**What is being asked**
Print the data in full, exactly as it reads.
-.-.-
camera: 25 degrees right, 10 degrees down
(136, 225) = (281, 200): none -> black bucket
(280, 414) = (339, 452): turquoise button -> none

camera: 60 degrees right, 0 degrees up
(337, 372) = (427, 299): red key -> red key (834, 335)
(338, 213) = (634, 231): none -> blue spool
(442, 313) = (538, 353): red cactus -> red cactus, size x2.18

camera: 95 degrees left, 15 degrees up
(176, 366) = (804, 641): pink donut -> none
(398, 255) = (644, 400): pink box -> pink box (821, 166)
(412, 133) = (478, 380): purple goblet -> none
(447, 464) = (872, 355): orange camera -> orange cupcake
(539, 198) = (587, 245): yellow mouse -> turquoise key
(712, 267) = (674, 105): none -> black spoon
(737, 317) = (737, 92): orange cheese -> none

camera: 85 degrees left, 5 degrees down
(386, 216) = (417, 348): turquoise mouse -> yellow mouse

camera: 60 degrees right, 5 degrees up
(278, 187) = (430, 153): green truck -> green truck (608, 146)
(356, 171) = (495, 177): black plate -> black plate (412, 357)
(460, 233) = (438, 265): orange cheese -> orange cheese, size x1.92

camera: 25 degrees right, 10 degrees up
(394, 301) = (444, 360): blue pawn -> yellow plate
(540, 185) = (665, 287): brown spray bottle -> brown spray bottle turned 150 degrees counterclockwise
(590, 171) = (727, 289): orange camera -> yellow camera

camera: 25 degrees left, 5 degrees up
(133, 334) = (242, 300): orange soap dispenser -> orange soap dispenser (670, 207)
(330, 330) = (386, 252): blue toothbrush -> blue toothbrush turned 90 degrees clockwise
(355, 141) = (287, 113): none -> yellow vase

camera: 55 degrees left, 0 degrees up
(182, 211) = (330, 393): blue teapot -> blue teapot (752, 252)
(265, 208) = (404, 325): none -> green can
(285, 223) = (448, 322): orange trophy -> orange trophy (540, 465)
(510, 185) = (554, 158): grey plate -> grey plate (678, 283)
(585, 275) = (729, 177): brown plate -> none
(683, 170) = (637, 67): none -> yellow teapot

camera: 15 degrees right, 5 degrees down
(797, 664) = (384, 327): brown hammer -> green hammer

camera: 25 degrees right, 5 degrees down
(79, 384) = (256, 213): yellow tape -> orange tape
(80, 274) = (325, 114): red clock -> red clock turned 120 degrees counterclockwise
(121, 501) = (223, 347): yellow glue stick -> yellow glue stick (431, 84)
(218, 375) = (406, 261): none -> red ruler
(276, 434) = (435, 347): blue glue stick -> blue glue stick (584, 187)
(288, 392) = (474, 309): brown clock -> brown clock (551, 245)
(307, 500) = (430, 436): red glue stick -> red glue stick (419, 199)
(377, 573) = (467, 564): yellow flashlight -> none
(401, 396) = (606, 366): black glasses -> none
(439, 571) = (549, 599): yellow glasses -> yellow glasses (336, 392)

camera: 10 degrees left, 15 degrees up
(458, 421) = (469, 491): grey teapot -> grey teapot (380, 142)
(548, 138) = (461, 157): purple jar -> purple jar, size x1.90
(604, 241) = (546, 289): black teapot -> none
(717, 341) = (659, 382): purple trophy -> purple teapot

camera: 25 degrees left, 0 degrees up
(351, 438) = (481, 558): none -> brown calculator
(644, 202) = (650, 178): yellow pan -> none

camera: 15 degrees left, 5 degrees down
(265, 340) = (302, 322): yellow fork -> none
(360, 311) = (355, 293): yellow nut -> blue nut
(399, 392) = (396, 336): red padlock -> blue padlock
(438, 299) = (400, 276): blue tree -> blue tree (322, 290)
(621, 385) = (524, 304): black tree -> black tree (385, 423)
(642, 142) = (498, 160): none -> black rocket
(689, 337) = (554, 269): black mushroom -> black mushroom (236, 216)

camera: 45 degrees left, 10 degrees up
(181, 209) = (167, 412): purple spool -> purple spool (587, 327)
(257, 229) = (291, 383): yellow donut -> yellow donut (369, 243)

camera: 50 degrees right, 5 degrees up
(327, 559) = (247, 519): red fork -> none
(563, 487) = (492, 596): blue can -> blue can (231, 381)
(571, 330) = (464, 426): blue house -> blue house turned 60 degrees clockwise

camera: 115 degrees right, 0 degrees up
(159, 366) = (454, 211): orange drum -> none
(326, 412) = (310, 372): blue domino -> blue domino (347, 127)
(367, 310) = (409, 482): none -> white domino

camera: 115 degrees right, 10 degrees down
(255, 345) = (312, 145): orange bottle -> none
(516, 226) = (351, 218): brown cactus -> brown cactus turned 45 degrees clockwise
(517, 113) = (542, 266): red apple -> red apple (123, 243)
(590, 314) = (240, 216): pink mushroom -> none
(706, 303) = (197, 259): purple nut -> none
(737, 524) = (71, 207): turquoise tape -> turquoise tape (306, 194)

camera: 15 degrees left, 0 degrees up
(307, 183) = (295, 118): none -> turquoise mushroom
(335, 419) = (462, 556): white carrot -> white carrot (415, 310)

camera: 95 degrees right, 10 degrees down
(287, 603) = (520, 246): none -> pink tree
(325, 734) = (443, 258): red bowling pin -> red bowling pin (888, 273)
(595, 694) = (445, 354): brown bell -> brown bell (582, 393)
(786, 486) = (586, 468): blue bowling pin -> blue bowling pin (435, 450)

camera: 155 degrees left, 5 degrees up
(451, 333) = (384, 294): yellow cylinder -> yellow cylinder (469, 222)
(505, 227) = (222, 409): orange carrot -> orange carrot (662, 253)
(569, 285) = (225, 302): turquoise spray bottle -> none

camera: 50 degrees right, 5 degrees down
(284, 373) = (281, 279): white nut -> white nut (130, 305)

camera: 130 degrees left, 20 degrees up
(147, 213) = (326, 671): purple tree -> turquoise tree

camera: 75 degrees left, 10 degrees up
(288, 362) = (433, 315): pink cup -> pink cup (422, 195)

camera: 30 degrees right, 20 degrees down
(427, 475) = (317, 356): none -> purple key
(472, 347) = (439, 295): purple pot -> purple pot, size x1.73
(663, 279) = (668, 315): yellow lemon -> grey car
-.-.-
**Response to the task**
camera: 25 degrees right, 10 degrees down
(136, 225) = (281, 200): none -> black bucket
(280, 414) = (339, 452): turquoise button -> none

camera: 60 degrees right, 0 degrees up
(337, 372) = (427, 299): red key -> red key (834, 335)
(338, 213) = (634, 231): none -> blue spool
(442, 313) = (538, 353): red cactus -> red cactus, size x2.18

camera: 95 degrees left, 15 degrees up
(176, 366) = (804, 641): pink donut -> none
(398, 255) = (644, 400): pink box -> pink box (821, 166)
(412, 133) = (478, 380): purple goblet -> none
(447, 464) = (872, 355): orange camera -> orange cupcake
(539, 198) = (587, 245): yellow mouse -> turquoise key
(712, 267) = (674, 105): none -> black spoon
(737, 317) = (737, 92): orange cheese -> none

camera: 85 degrees left, 5 degrees down
(386, 216) = (417, 348): turquoise mouse -> yellow mouse

camera: 60 degrees right, 5 degrees up
(278, 187) = (430, 153): green truck -> green truck (608, 146)
(356, 171) = (495, 177): black plate -> black plate (412, 357)
(460, 233) = (438, 265): orange cheese -> orange cheese, size x1.92

camera: 25 degrees right, 10 degrees up
(394, 301) = (444, 360): blue pawn -> yellow plate
(540, 185) = (665, 287): brown spray bottle -> brown spray bottle turned 150 degrees counterclockwise
(590, 171) = (727, 289): orange camera -> yellow camera

camera: 25 degrees left, 5 degrees up
(133, 334) = (242, 300): orange soap dispenser -> orange soap dispenser (670, 207)
(330, 330) = (386, 252): blue toothbrush -> blue toothbrush turned 90 degrees clockwise
(355, 141) = (287, 113): none -> yellow vase

camera: 55 degrees left, 0 degrees up
(182, 211) = (330, 393): blue teapot -> blue teapot (752, 252)
(265, 208) = (404, 325): none -> green can
(285, 223) = (448, 322): orange trophy -> orange trophy (540, 465)
(510, 185) = (554, 158): grey plate -> grey plate (678, 283)
(585, 275) = (729, 177): brown plate -> none
(683, 170) = (637, 67): none -> yellow teapot

camera: 15 degrees right, 5 degrees down
(797, 664) = (384, 327): brown hammer -> green hammer

camera: 25 degrees right, 5 degrees down
(79, 384) = (256, 213): yellow tape -> orange tape
(80, 274) = (325, 114): red clock -> red clock turned 120 degrees counterclockwise
(121, 501) = (223, 347): yellow glue stick -> yellow glue stick (431, 84)
(218, 375) = (406, 261): none -> red ruler
(276, 434) = (435, 347): blue glue stick -> blue glue stick (584, 187)
(288, 392) = (474, 309): brown clock -> brown clock (551, 245)
(307, 500) = (430, 436): red glue stick -> red glue stick (419, 199)
(377, 573) = (467, 564): yellow flashlight -> none
(401, 396) = (606, 366): black glasses -> none
(439, 571) = (549, 599): yellow glasses -> yellow glasses (336, 392)

camera: 10 degrees left, 15 degrees up
(458, 421) = (469, 491): grey teapot -> grey teapot (380, 142)
(548, 138) = (461, 157): purple jar -> purple jar, size x1.90
(604, 241) = (546, 289): black teapot -> none
(717, 341) = (659, 382): purple trophy -> purple teapot

camera: 25 degrees left, 0 degrees up
(351, 438) = (481, 558): none -> brown calculator
(644, 202) = (650, 178): yellow pan -> none

camera: 15 degrees left, 5 degrees down
(265, 340) = (302, 322): yellow fork -> none
(360, 311) = (355, 293): yellow nut -> blue nut
(399, 392) = (396, 336): red padlock -> blue padlock
(438, 299) = (400, 276): blue tree -> blue tree (322, 290)
(621, 385) = (524, 304): black tree -> black tree (385, 423)
(642, 142) = (498, 160): none -> black rocket
(689, 337) = (554, 269): black mushroom -> black mushroom (236, 216)

camera: 45 degrees left, 10 degrees up
(181, 209) = (167, 412): purple spool -> purple spool (587, 327)
(257, 229) = (291, 383): yellow donut -> yellow donut (369, 243)

camera: 50 degrees right, 5 degrees up
(327, 559) = (247, 519): red fork -> none
(563, 487) = (492, 596): blue can -> blue can (231, 381)
(571, 330) = (464, 426): blue house -> blue house turned 60 degrees clockwise

camera: 115 degrees right, 0 degrees up
(159, 366) = (454, 211): orange drum -> none
(326, 412) = (310, 372): blue domino -> blue domino (347, 127)
(367, 310) = (409, 482): none -> white domino

camera: 115 degrees right, 10 degrees down
(255, 345) = (312, 145): orange bottle -> none
(516, 226) = (351, 218): brown cactus -> brown cactus turned 45 degrees clockwise
(517, 113) = (542, 266): red apple -> red apple (123, 243)
(590, 314) = (240, 216): pink mushroom -> none
(706, 303) = (197, 259): purple nut -> none
(737, 524) = (71, 207): turquoise tape -> turquoise tape (306, 194)

camera: 15 degrees left, 0 degrees up
(307, 183) = (295, 118): none -> turquoise mushroom
(335, 419) = (462, 556): white carrot -> white carrot (415, 310)

camera: 95 degrees right, 10 degrees down
(287, 603) = (520, 246): none -> pink tree
(325, 734) = (443, 258): red bowling pin -> red bowling pin (888, 273)
(595, 694) = (445, 354): brown bell -> brown bell (582, 393)
(786, 486) = (586, 468): blue bowling pin -> blue bowling pin (435, 450)

camera: 155 degrees left, 5 degrees up
(451, 333) = (384, 294): yellow cylinder -> yellow cylinder (469, 222)
(505, 227) = (222, 409): orange carrot -> orange carrot (662, 253)
(569, 285) = (225, 302): turquoise spray bottle -> none

camera: 50 degrees right, 5 degrees down
(284, 373) = (281, 279): white nut -> white nut (130, 305)

camera: 130 degrees left, 20 degrees up
(147, 213) = (326, 671): purple tree -> turquoise tree

camera: 75 degrees left, 10 degrees up
(288, 362) = (433, 315): pink cup -> pink cup (422, 195)

camera: 30 degrees right, 20 degrees down
(427, 475) = (317, 356): none -> purple key
(472, 347) = (439, 295): purple pot -> purple pot, size x1.73
(663, 279) = (668, 315): yellow lemon -> grey car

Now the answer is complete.